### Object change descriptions
=== Section Start ===

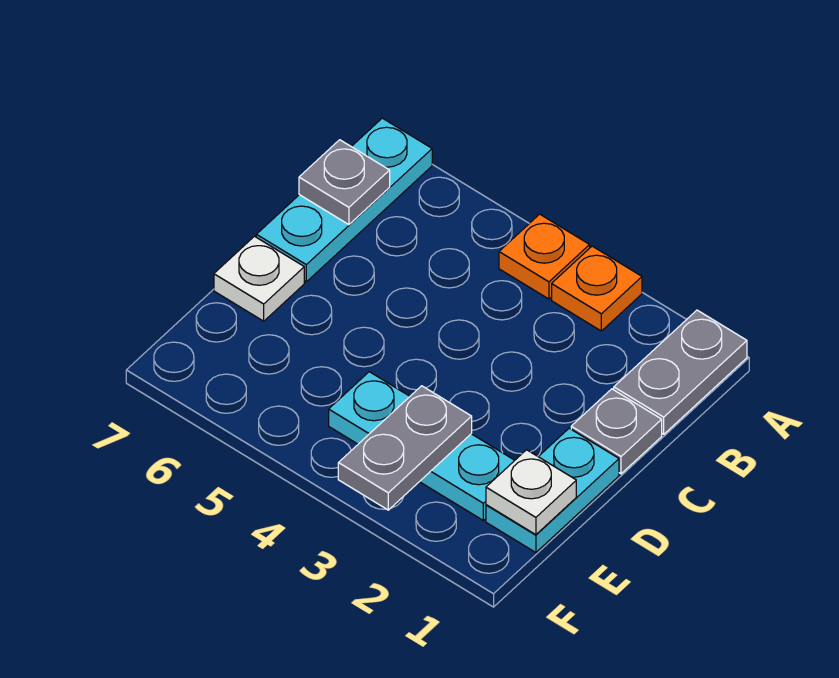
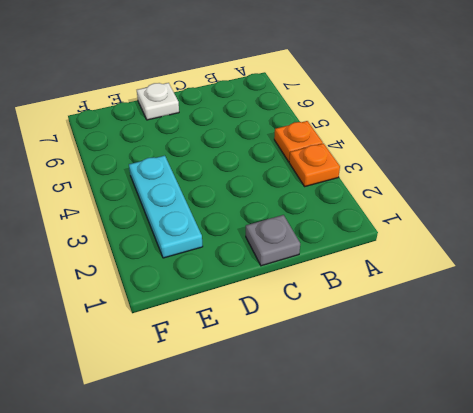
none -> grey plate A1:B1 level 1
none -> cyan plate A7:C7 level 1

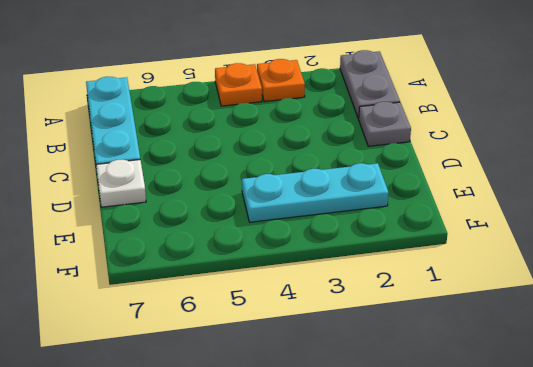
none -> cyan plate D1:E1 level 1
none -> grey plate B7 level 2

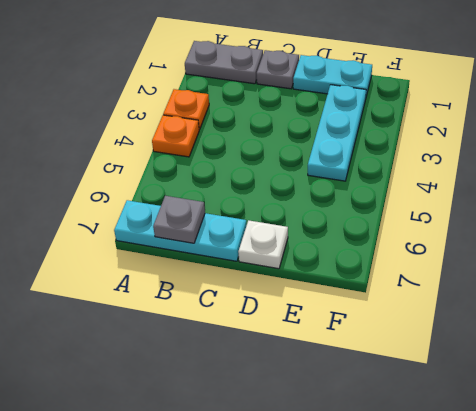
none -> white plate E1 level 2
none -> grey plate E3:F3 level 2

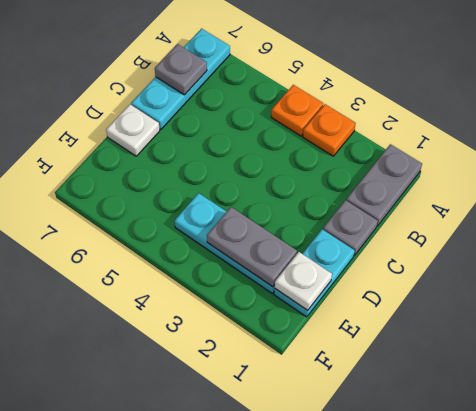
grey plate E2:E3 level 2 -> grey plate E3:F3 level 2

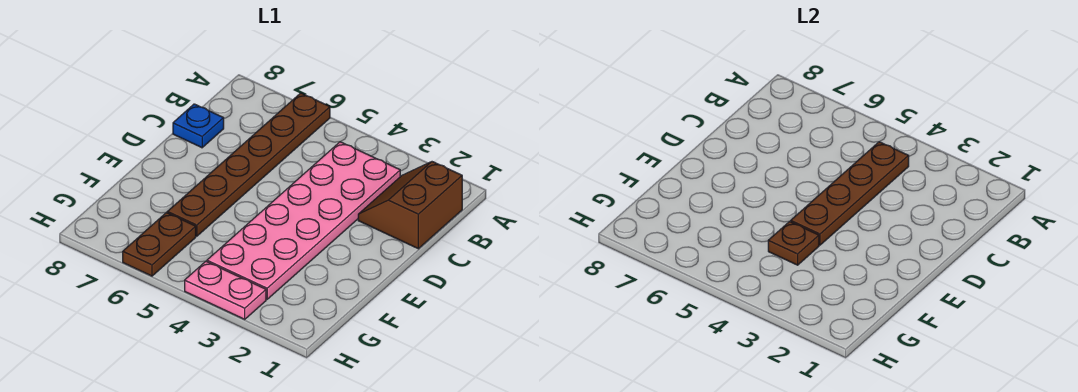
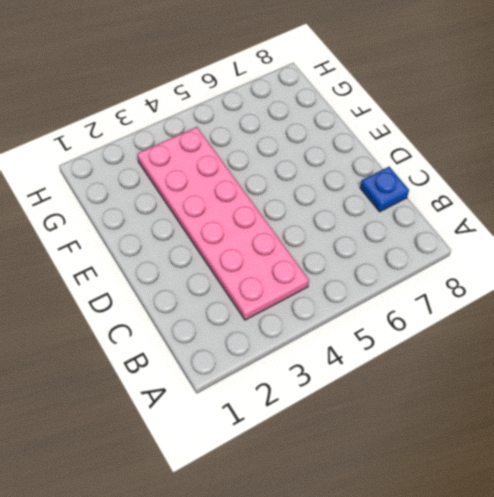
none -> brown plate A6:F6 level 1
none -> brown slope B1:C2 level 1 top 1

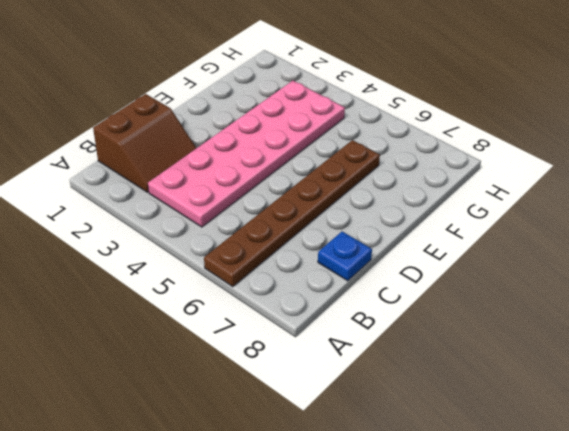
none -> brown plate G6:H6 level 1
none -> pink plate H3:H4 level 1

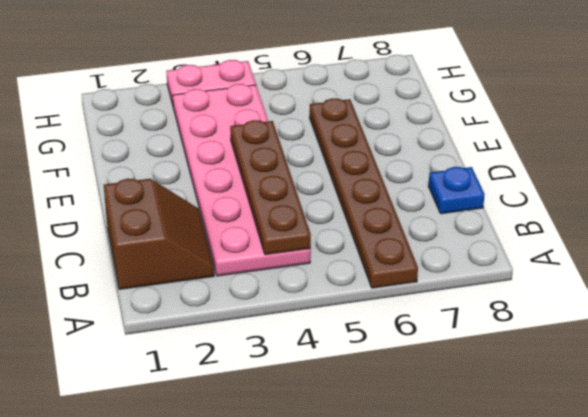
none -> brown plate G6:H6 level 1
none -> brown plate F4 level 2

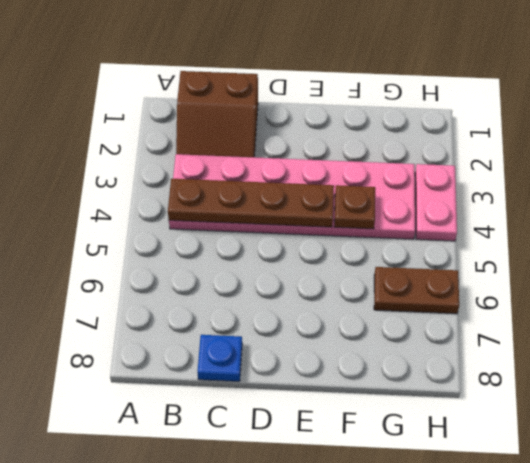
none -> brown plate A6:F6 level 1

=== Section End ===
=== Section Start ===

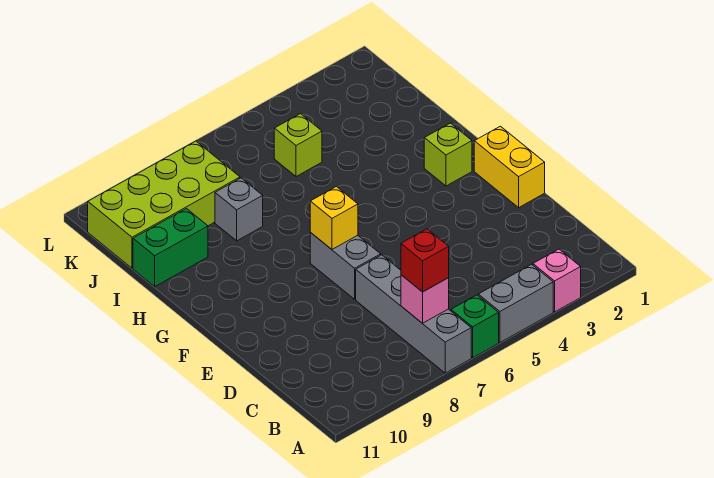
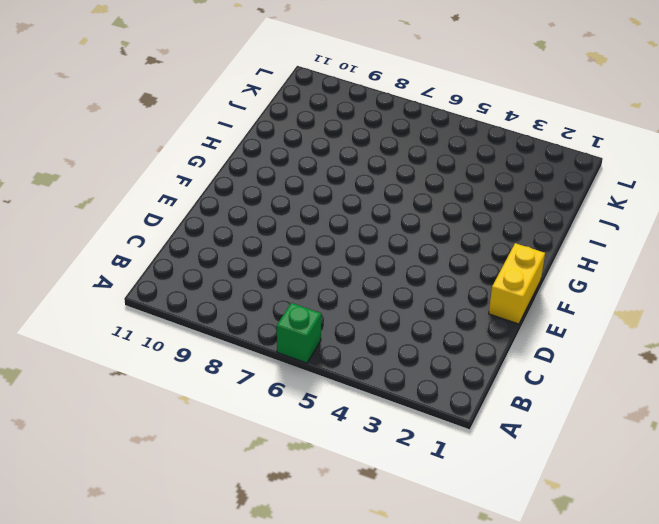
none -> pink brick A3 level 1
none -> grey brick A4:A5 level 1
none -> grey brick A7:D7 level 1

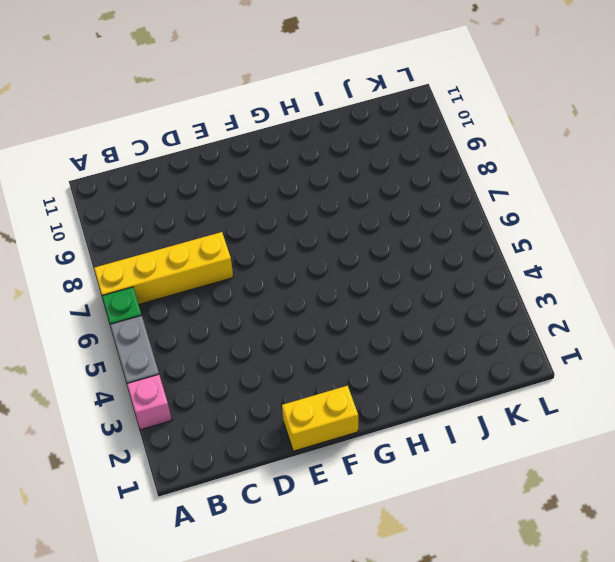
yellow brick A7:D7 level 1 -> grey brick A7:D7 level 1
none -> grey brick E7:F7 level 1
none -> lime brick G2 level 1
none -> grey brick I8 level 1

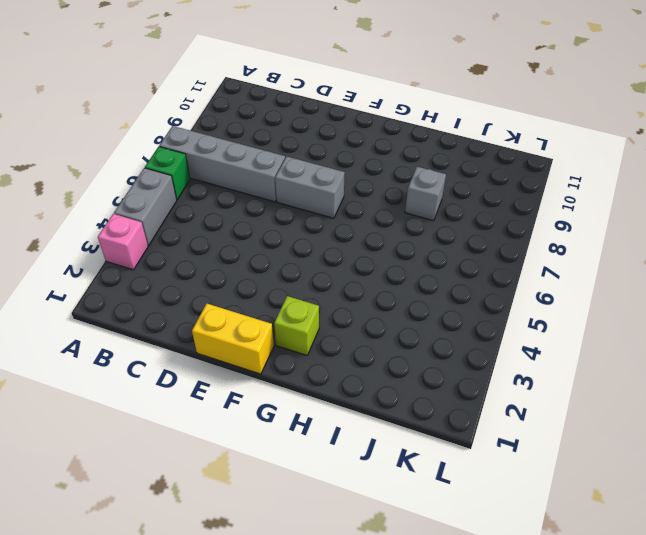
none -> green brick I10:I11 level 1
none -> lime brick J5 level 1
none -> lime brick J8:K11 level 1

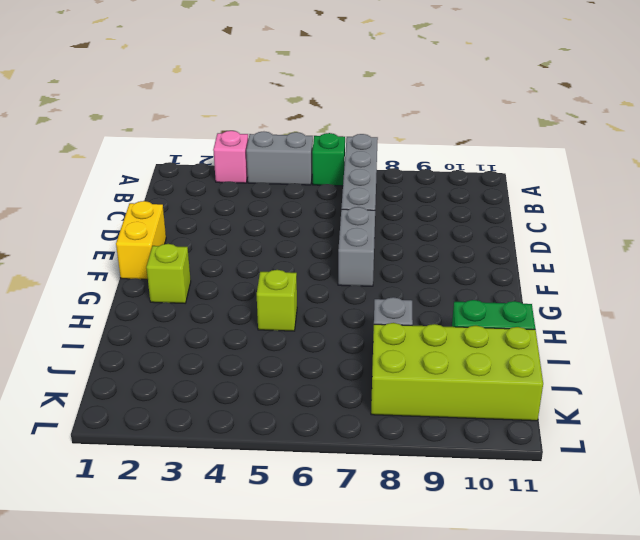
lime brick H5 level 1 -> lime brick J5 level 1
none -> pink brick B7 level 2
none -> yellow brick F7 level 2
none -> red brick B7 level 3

=== Section End ===

The required answer is each line of the entries containing the string "pink".

### Response to this exercise
none -> pink plate H3:H4 level 1
none -> pink brick A3 level 1
none -> pink brick B7 level 2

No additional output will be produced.